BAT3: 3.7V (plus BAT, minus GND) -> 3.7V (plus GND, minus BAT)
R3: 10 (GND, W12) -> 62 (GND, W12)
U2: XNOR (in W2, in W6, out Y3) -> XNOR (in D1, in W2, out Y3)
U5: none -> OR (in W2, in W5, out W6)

...

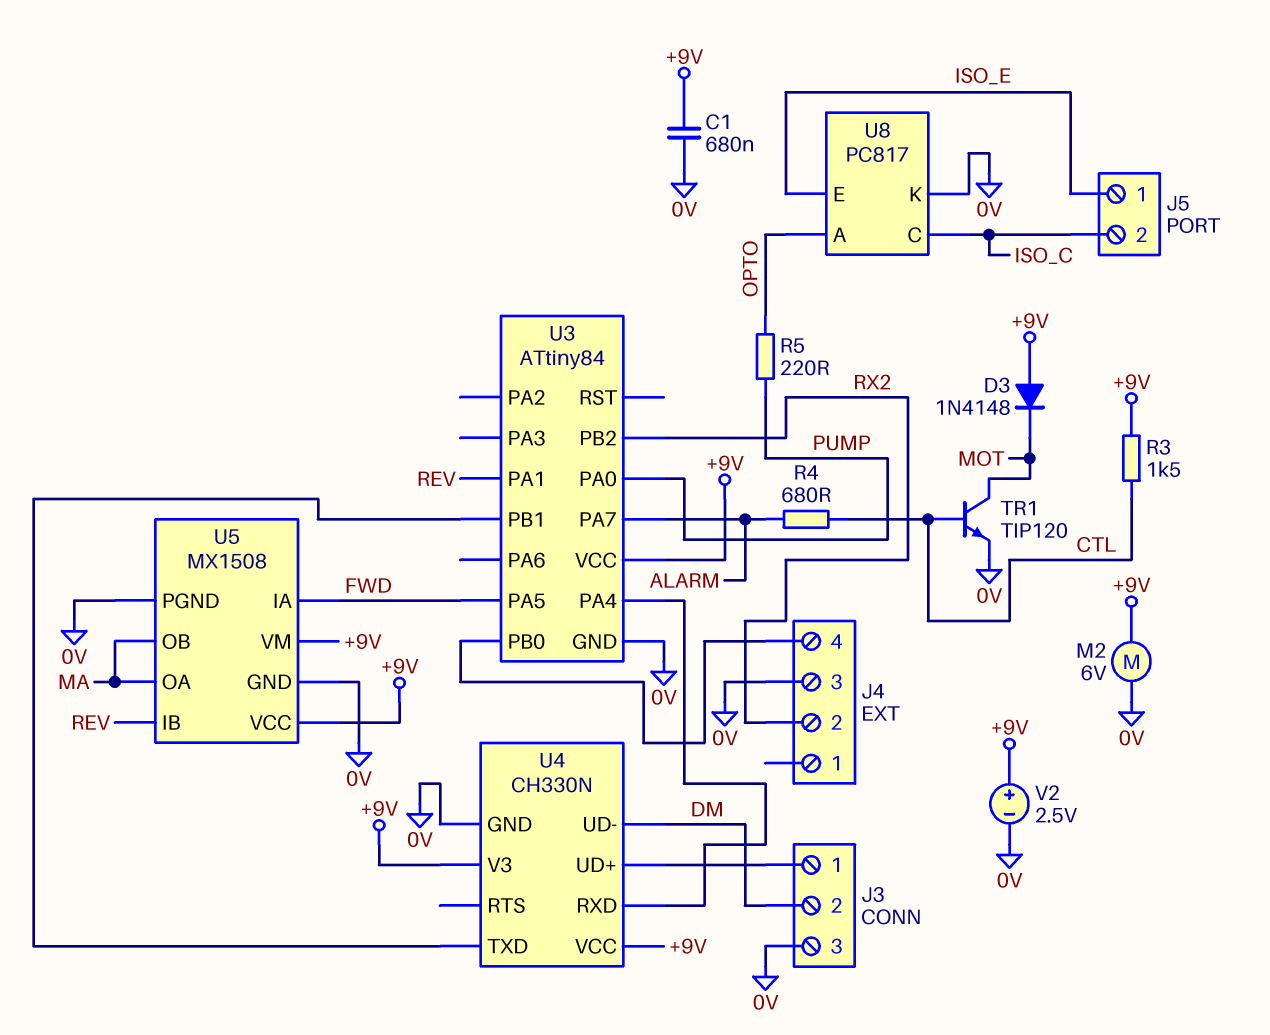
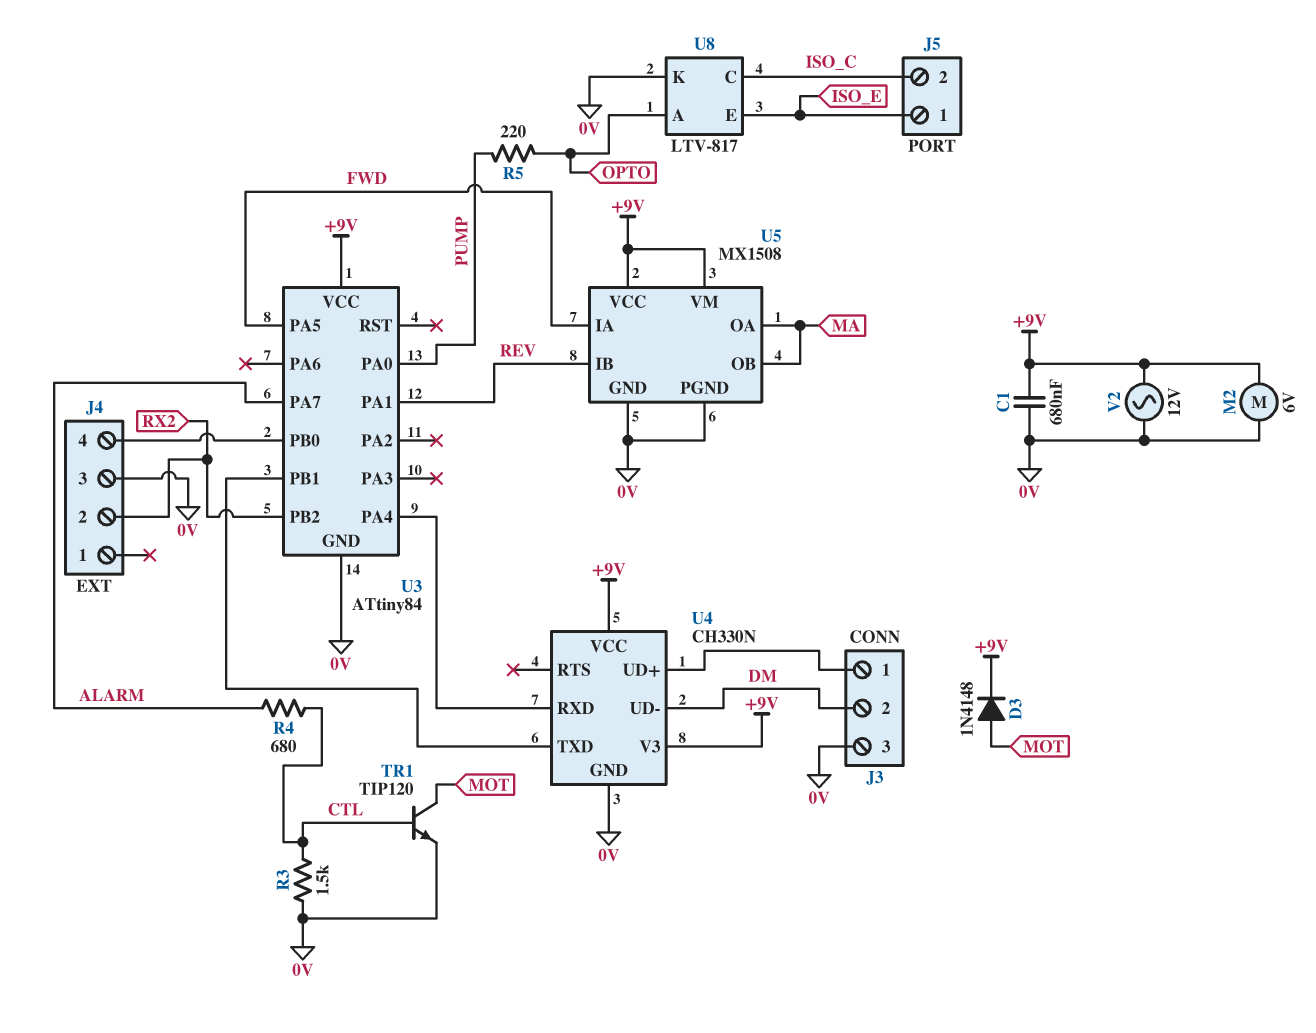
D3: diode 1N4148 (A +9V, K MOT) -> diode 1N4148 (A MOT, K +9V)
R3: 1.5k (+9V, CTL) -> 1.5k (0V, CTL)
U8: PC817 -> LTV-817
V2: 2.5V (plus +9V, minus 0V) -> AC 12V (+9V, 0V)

==

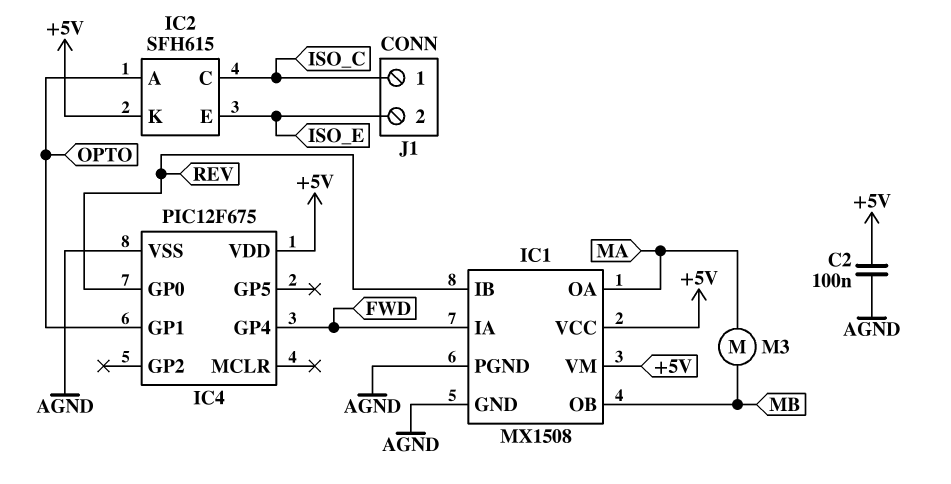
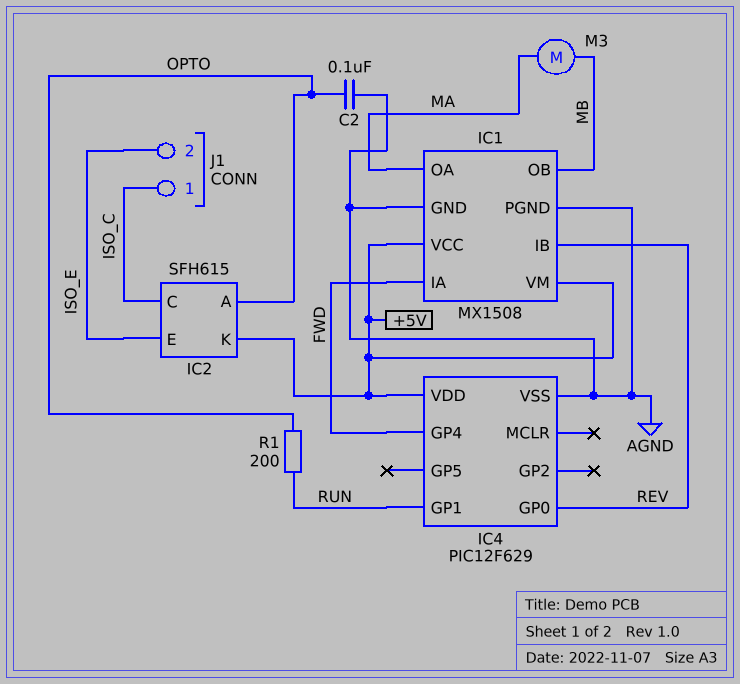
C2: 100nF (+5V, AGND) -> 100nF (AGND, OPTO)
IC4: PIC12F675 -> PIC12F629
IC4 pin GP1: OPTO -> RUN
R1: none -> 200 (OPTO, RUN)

*HOW TO COMPLETE THIS TASK*. Word for word, restate the lines above from the line containing "BAT3: 3.7V (plus" through the line containing "U5: none -> OR (in W2, in W5, out W6)", with both included and nothing else.

*EXERCISE RESPONSE*.
BAT3: 3.7V (plus BAT, minus GND) -> 3.7V (plus GND, minus BAT)
R3: 10 (GND, W12) -> 62 (GND, W12)
U2: XNOR (in W2, in W6, out Y3) -> XNOR (in D1, in W2, out Y3)
U5: none -> OR (in W2, in W5, out W6)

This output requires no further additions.